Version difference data
****
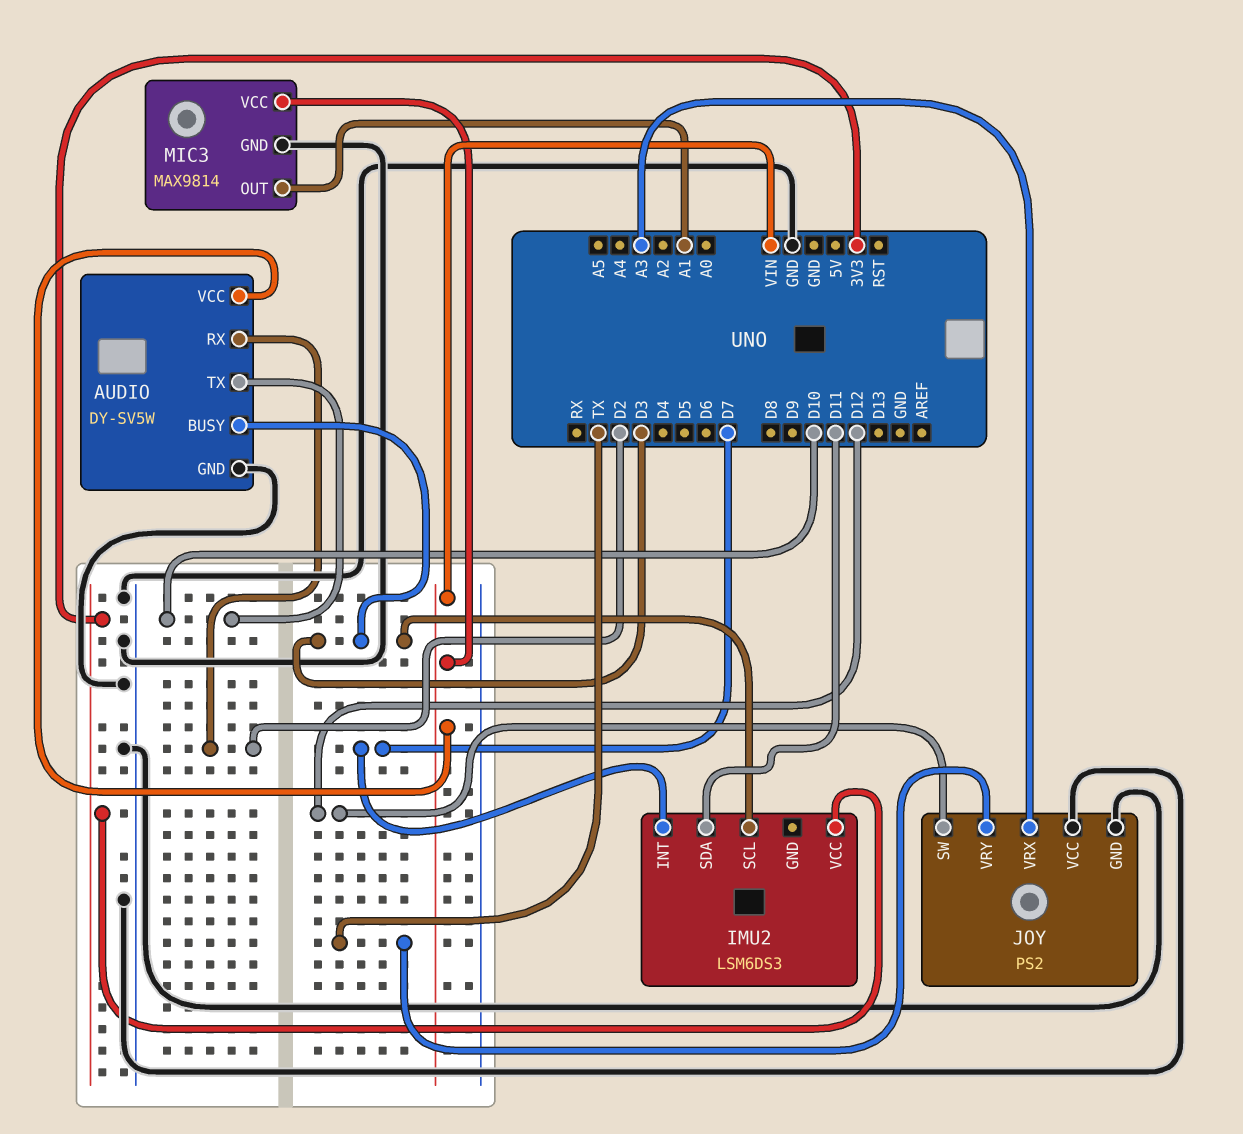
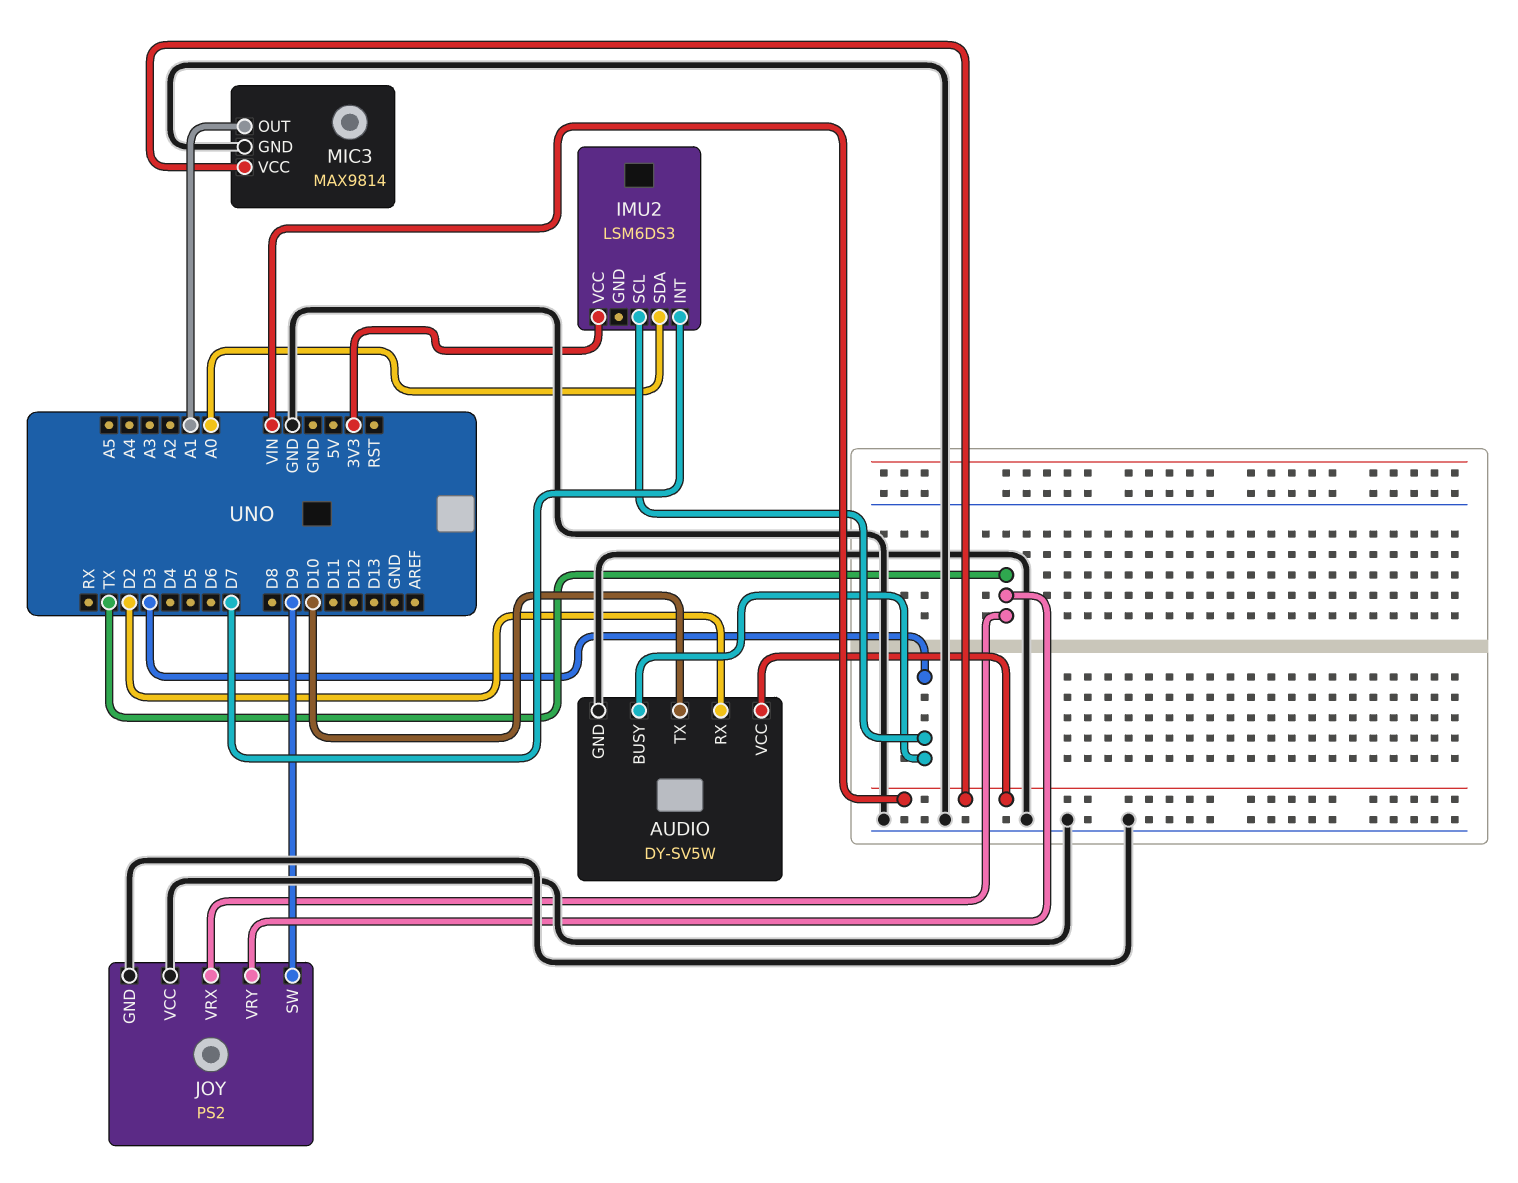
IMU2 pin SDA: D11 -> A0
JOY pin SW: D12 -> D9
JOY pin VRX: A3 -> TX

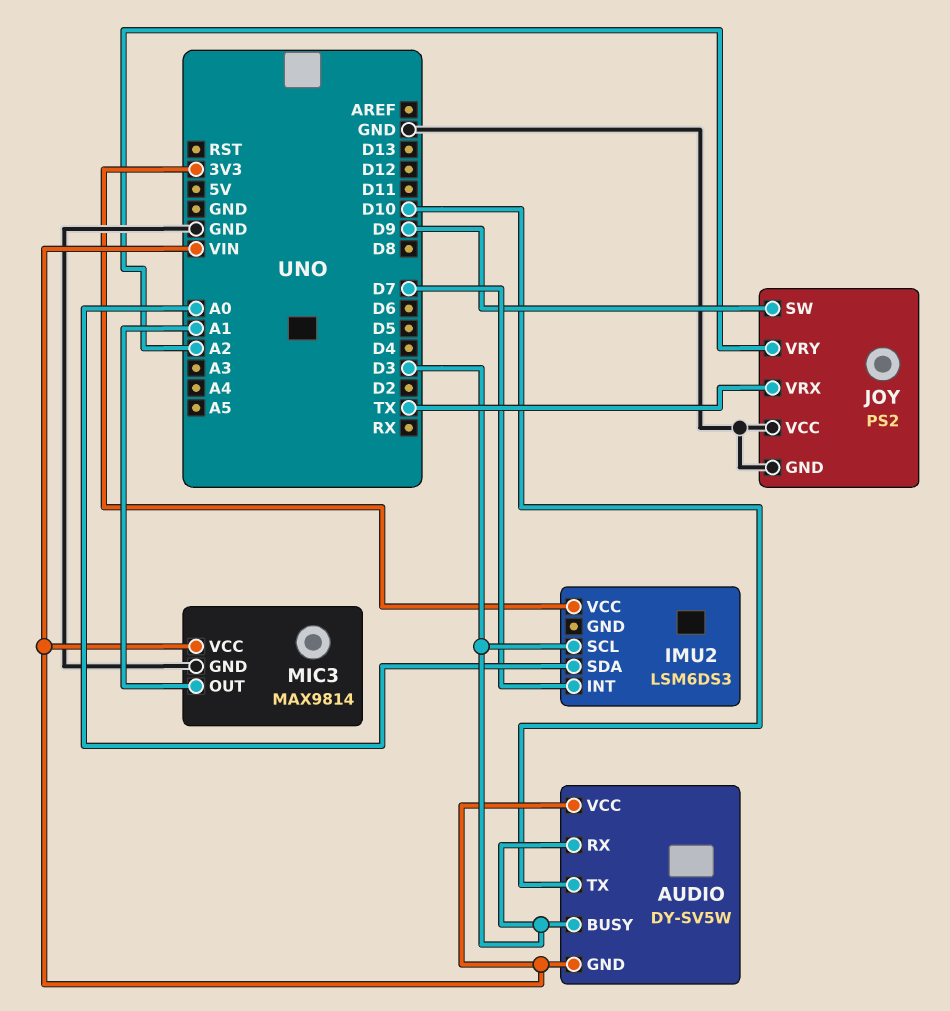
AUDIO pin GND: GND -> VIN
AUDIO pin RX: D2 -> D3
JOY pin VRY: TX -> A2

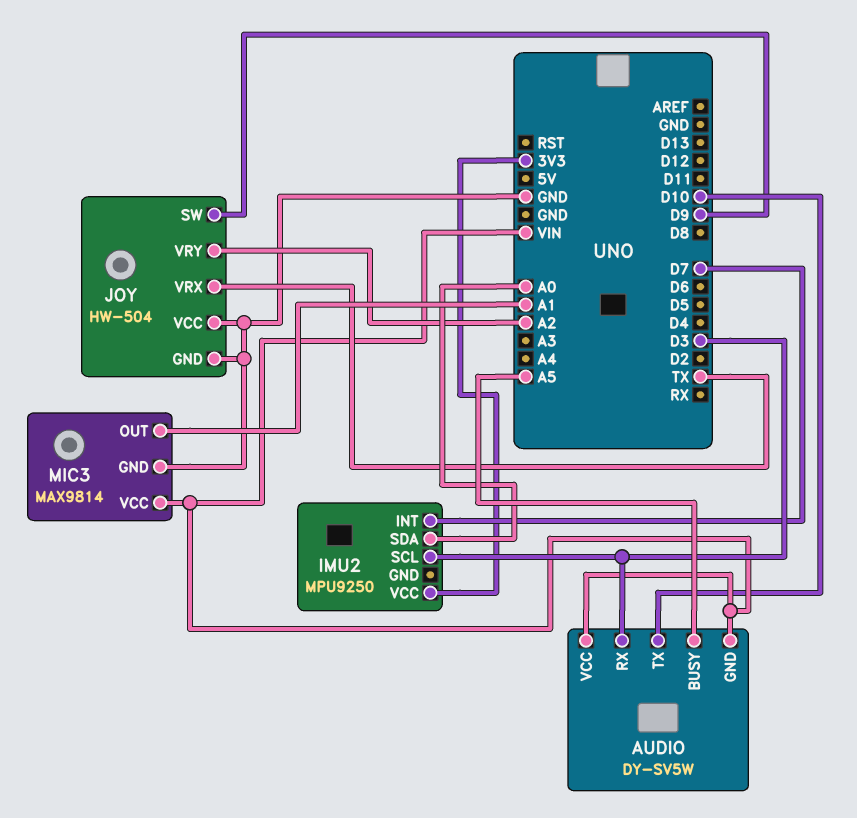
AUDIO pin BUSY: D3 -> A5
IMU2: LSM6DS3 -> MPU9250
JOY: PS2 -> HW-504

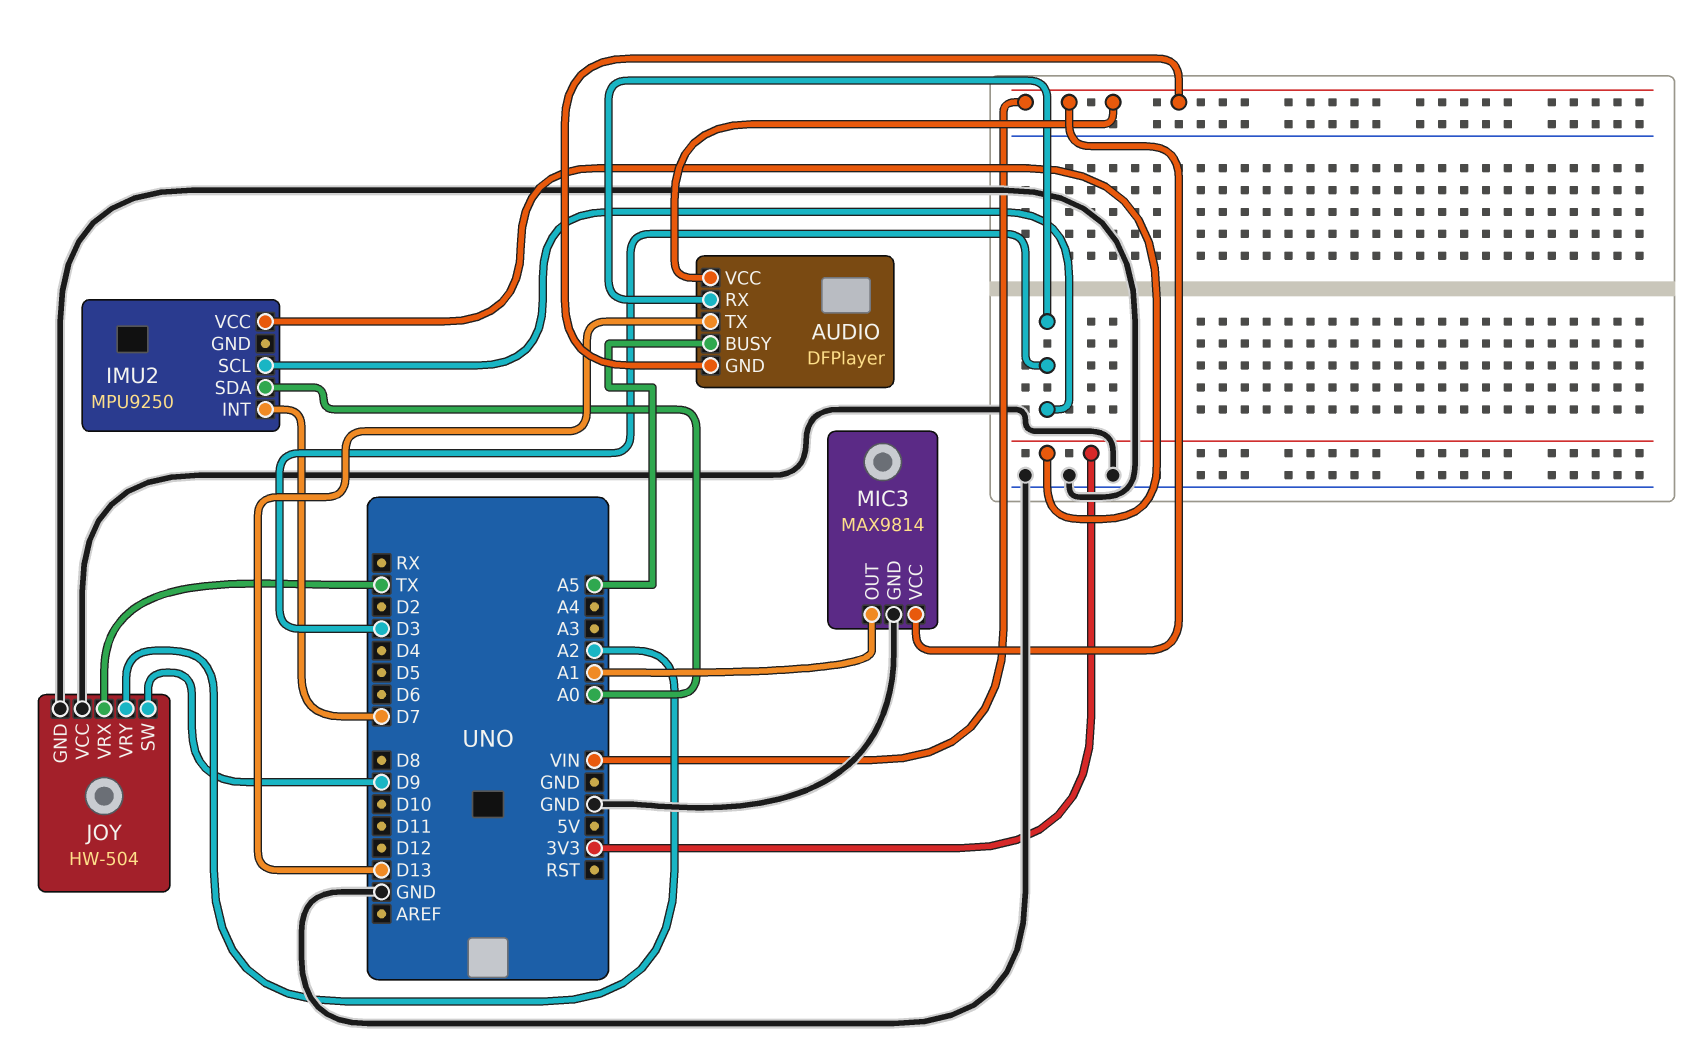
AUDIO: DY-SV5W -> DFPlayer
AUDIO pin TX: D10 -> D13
****
**Problem to work on**. Set down the data above exactly as written. Omit the pictures.

**Written solution**.
IMU2 pin SDA: D11 -> A0
JOY pin SW: D12 -> D9
JOY pin VRX: A3 -> TX

AUDIO pin GND: GND -> VIN
AUDIO pin RX: D2 -> D3
JOY pin VRY: TX -> A2

AUDIO pin BUSY: D3 -> A5
IMU2: LSM6DS3 -> MPU9250
JOY: PS2 -> HW-504

AUDIO: DY-SV5W -> DFPlayer
AUDIO pin TX: D10 -> D13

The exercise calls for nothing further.